● **TASK TO CARRY OUT**:
The reply should hold only the lines from the one with "F2: 750mA (VS, W10) -> 750mA (GND, W10)" through the end of the data, each given exactly.

(Revision tracking records)
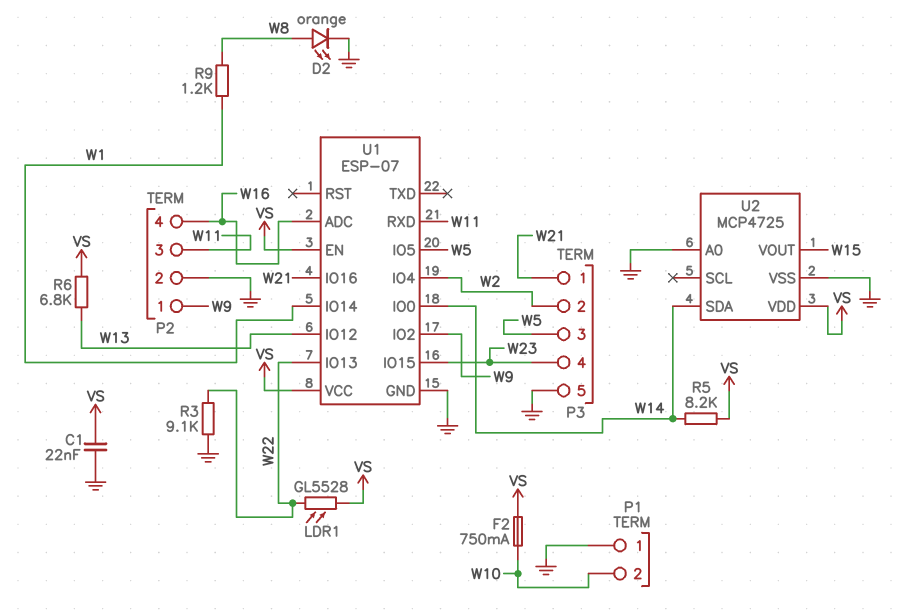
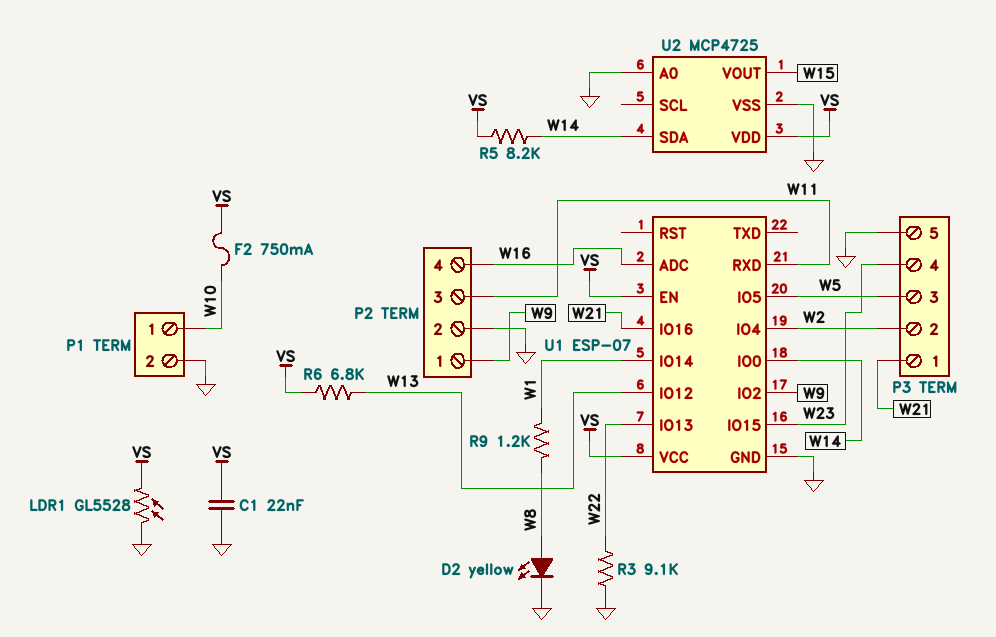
D2: LED orange (A W8, K GND) -> LED yellow (A W8, K GND)
LDR1: GL5528 (VS, W22) -> GL5528 (GND, VS)
P1 pin 1: GND -> W10
P1 pin 2: W10 -> GND

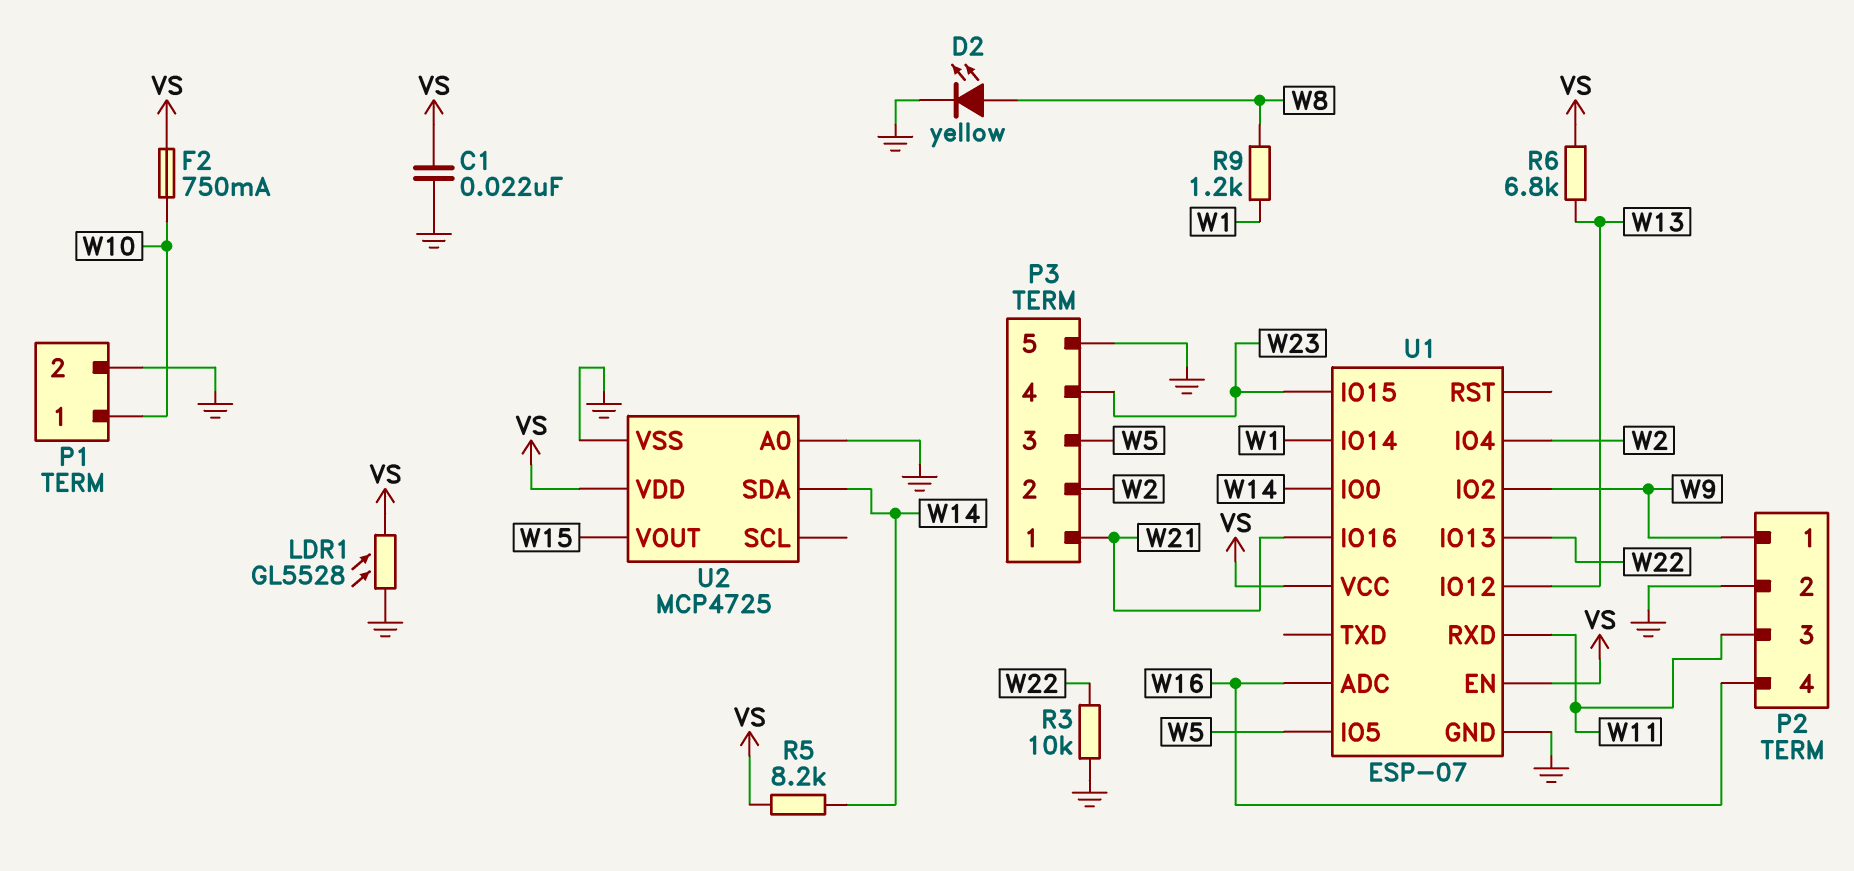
R3: 9.1k (GND, W22) -> 10k (GND, W22)

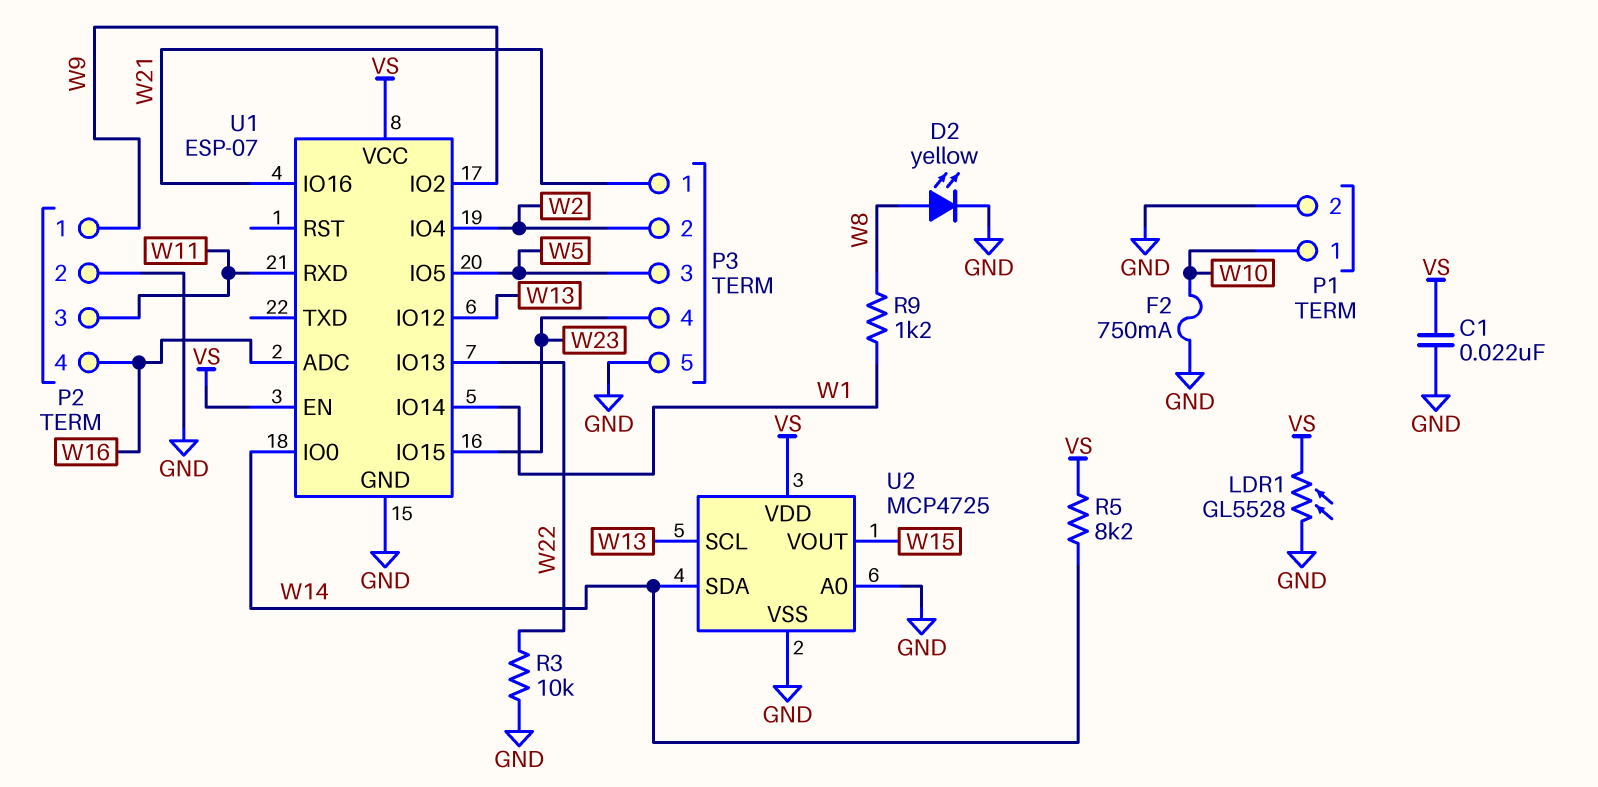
F2: 750mA (VS, W10) -> 750mA (GND, W10)
R6: 6.8k (VS, W13) -> none
U2 pin SCL: none -> W13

● **ANSWER FOR THE TASK**:
F2: 750mA (VS, W10) -> 750mA (GND, W10)
R6: 6.8k (VS, W13) -> none
U2 pin SCL: none -> W13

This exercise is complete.